What to work on >>
Among the entries below, copy every line that carries the word "schottky".

Extracted information >>
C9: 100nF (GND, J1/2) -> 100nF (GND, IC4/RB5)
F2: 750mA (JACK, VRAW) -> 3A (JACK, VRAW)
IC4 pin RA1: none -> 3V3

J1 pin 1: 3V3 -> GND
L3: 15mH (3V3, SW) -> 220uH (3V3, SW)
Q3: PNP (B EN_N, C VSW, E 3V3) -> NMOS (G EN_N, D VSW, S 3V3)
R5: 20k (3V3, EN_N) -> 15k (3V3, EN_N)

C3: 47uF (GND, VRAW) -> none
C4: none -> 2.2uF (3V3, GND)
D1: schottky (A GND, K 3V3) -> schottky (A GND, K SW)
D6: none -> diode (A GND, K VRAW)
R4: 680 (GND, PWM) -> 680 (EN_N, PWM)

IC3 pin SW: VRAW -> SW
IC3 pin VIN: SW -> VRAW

...

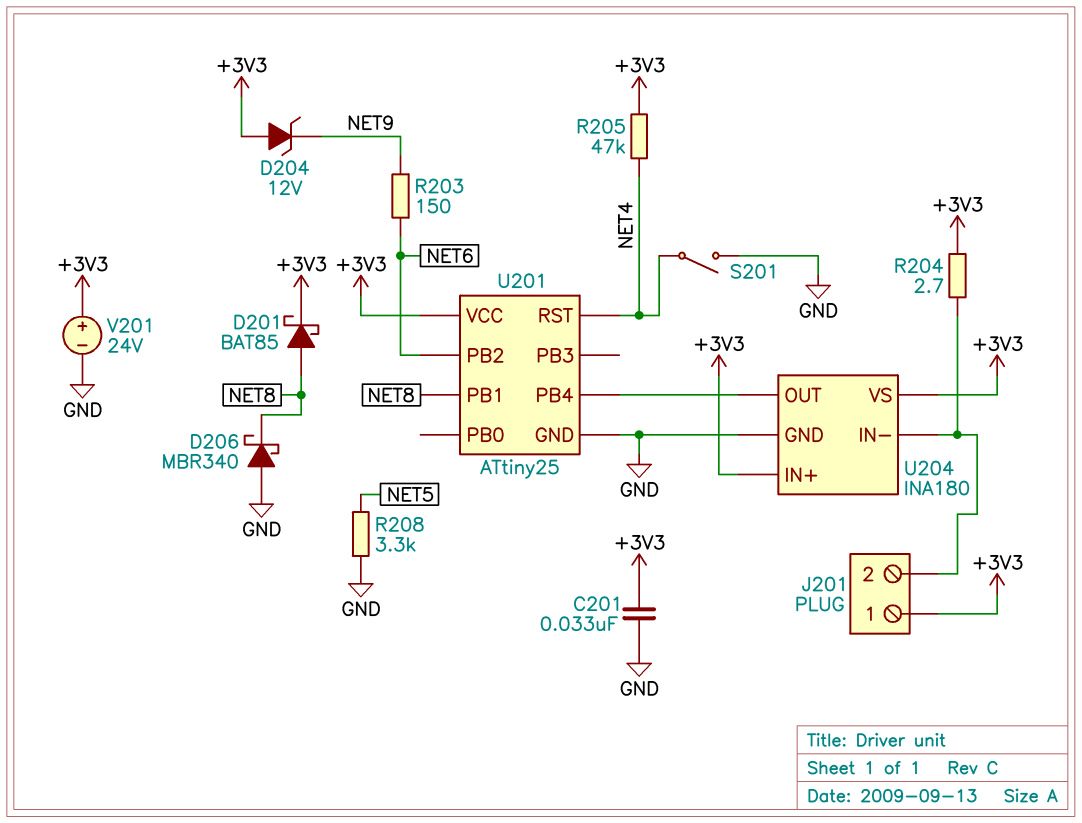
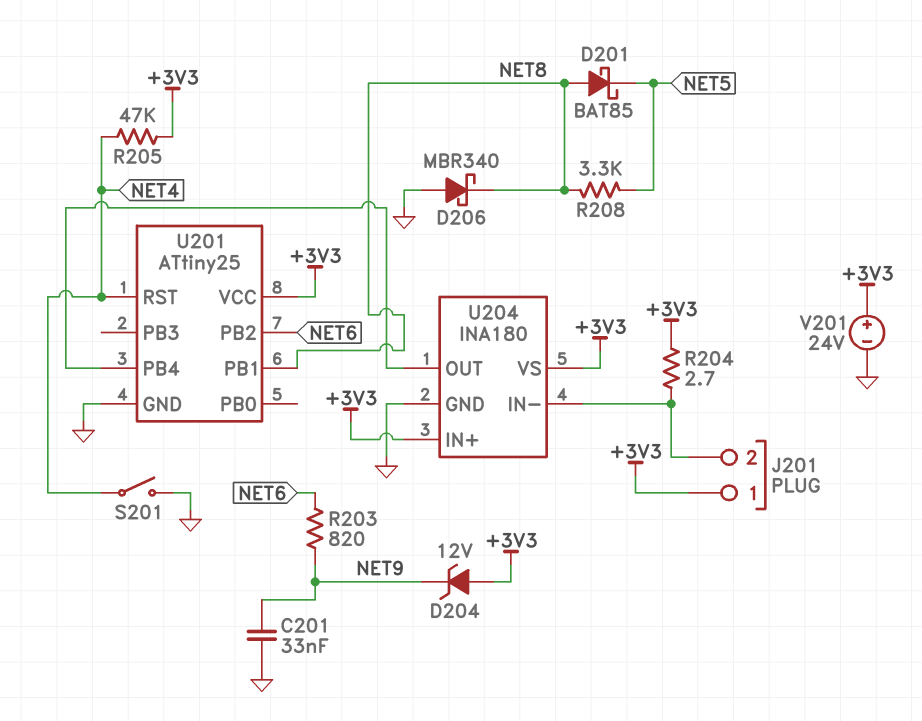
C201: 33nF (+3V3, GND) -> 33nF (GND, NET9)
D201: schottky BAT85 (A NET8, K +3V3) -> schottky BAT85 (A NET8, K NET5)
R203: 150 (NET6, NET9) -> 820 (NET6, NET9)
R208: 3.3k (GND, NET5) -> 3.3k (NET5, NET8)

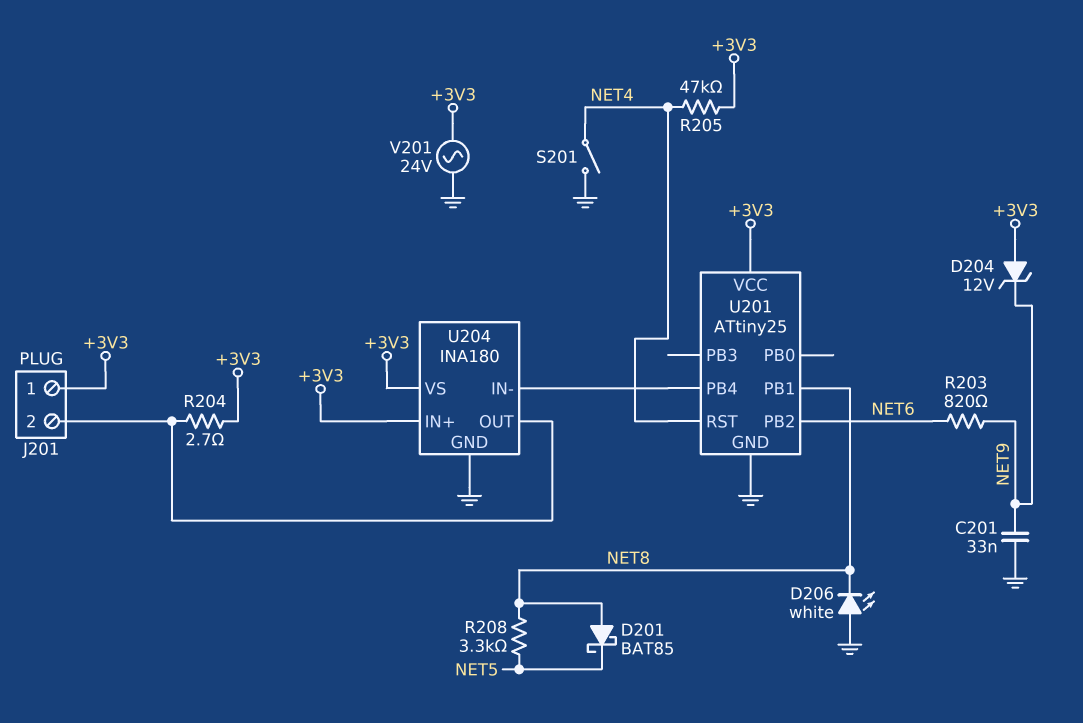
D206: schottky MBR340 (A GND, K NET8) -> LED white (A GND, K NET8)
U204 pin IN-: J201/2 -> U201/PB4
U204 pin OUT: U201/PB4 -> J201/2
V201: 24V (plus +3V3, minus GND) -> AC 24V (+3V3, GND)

Answer for this exercise >>
D1: schottky (A GND, K 3V3) -> schottky (A GND, K SW)
D201: schottky BAT85 (A NET8, K +3V3) -> schottky BAT85 (A NET8, K NET5)
D206: schottky MBR340 (A GND, K NET8) -> LED white (A GND, K NET8)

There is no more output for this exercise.